Before-and-after change data:

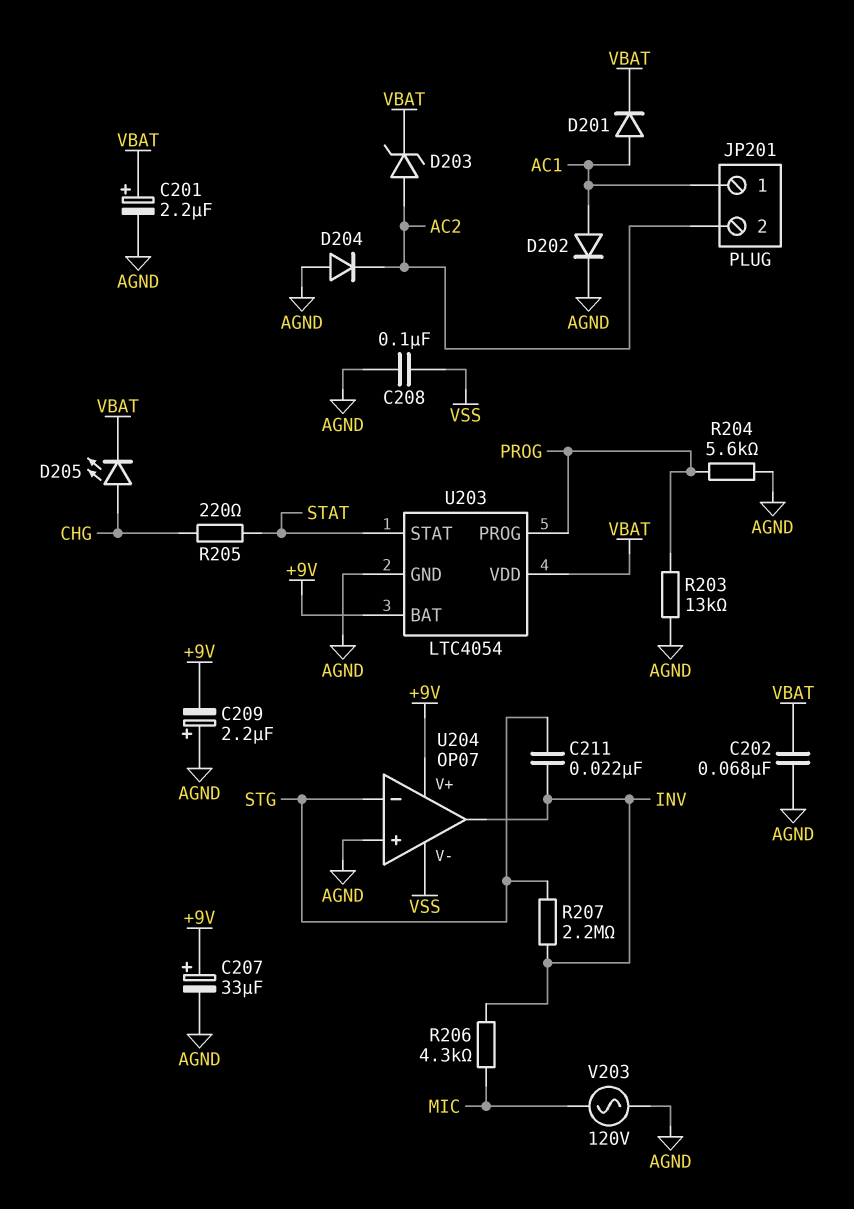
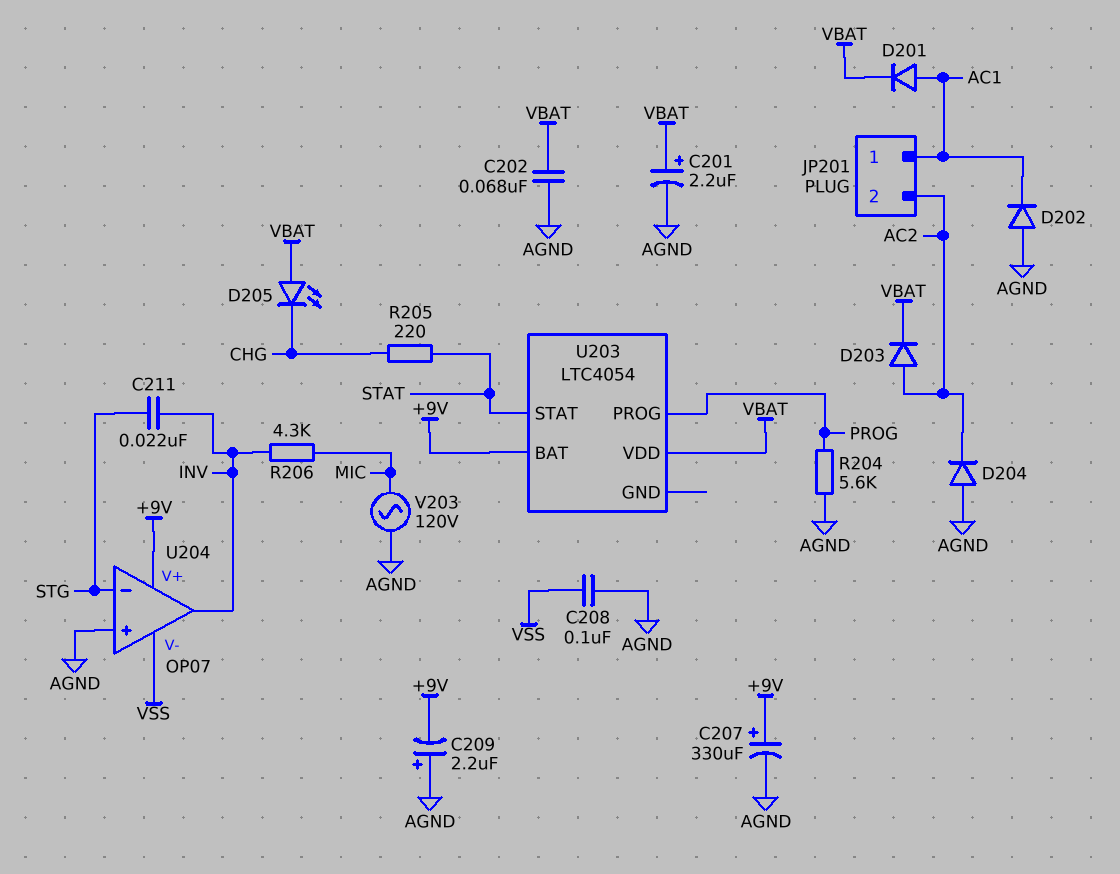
C207: 33uF (plus +9V, minus AGND) -> 330uF (plus +9V, minus AGND)
D202: diode (A AC1, K AGND) -> diode (A AGND, K AC1)
D203: zener (A AC2, K VBAT) -> diode (A AC2, K VBAT)
D205: LED (A CHG, K VBAT) -> LED (A VBAT, K CHG)
R203: 13k (AGND, PROG) -> none
R207: 2.2M (INV, STG) -> none
U203 pin GND: AGND -> none

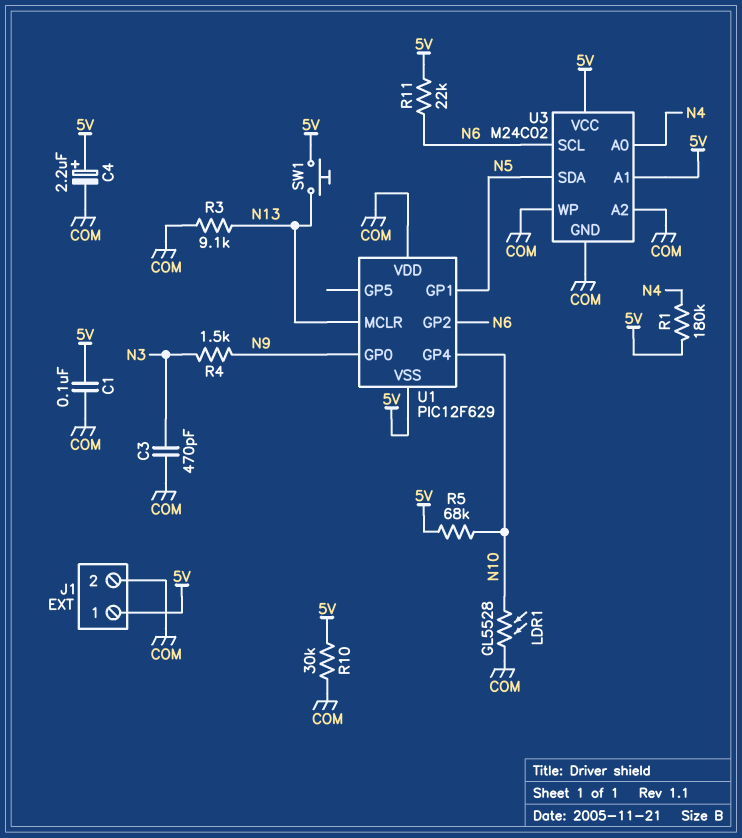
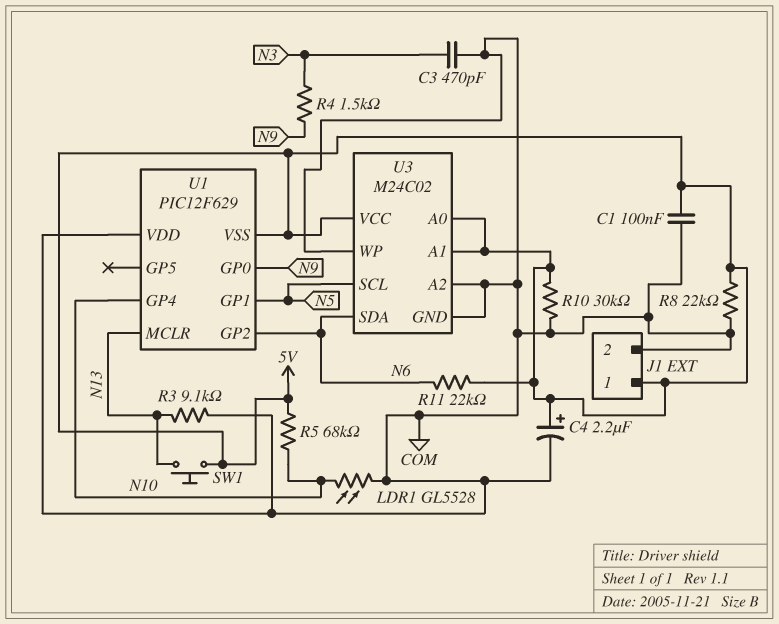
R1: 180k (5V, N4) -> none
R8: none -> 22k (5V, COM)
U3 pin A0: N4 -> 5V
U3 pin SCL: N6 -> N5
U3 pin SDA: N5 -> N6

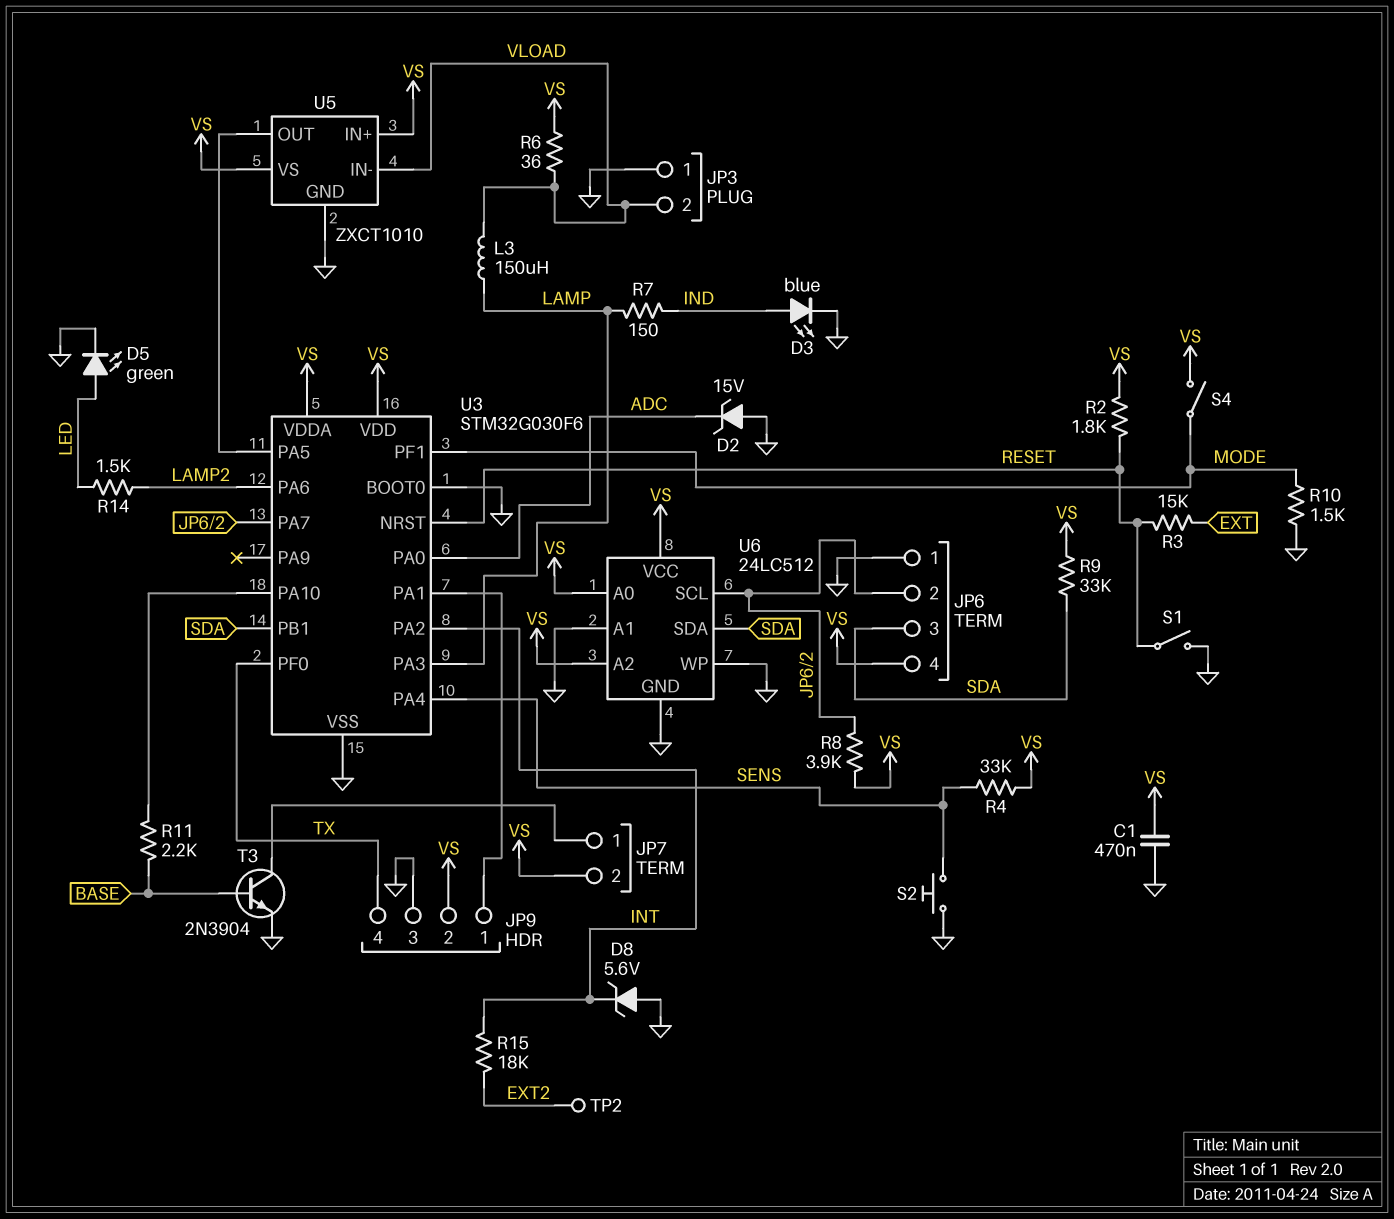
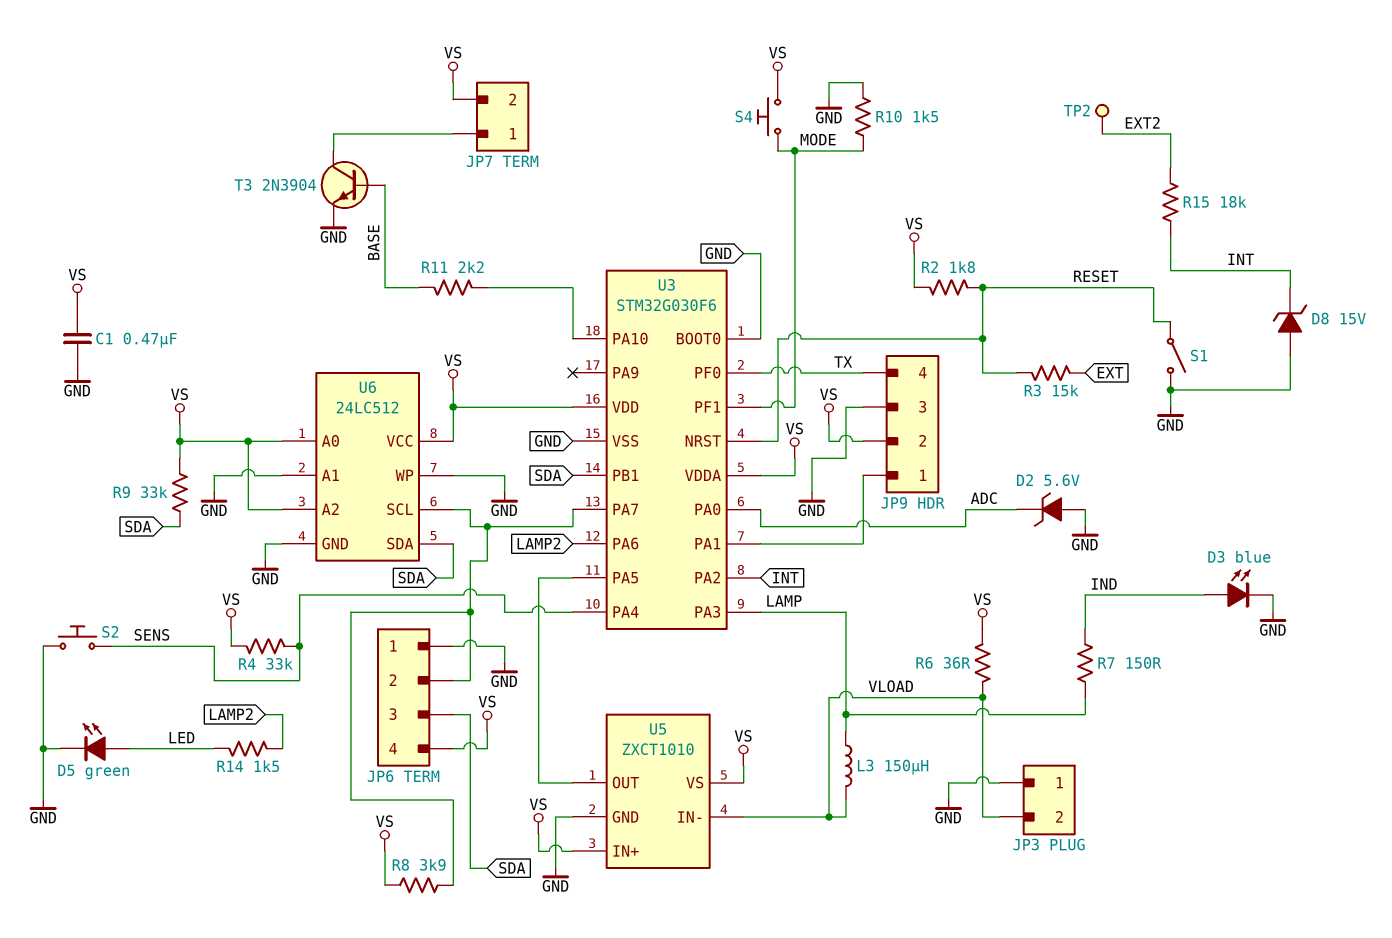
D2: zener 15V (A GND, K ADC) -> zener 5.6V (A GND, K ADC)
D8: zener 5.6V (A GND, K INT) -> zener 15V (A GND, K INT)
S4: switch (MODE, VS) -> button (MODE, VS)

> Task details
Please write out all the data word for word, but keep every picture out.

> Task output
C207: 33uF (plus +9V, minus AGND) -> 330uF (plus +9V, minus AGND)
D202: diode (A AC1, K AGND) -> diode (A AGND, K AC1)
D203: zener (A AC2, K VBAT) -> diode (A AC2, K VBAT)
D205: LED (A CHG, K VBAT) -> LED (A VBAT, K CHG)
R203: 13k (AGND, PROG) -> none
R207: 2.2M (INV, STG) -> none
U203 pin GND: AGND -> none

R1: 180k (5V, N4) -> none
R8: none -> 22k (5V, COM)
U3 pin A0: N4 -> 5V
U3 pin SCL: N6 -> N5
U3 pin SDA: N5 -> N6

D2: zener 15V (A GND, K ADC) -> zener 5.6V (A GND, K ADC)
D8: zener 5.6V (A GND, K INT) -> zener 15V (A GND, K INT)
S4: switch (MODE, VS) -> button (MODE, VS)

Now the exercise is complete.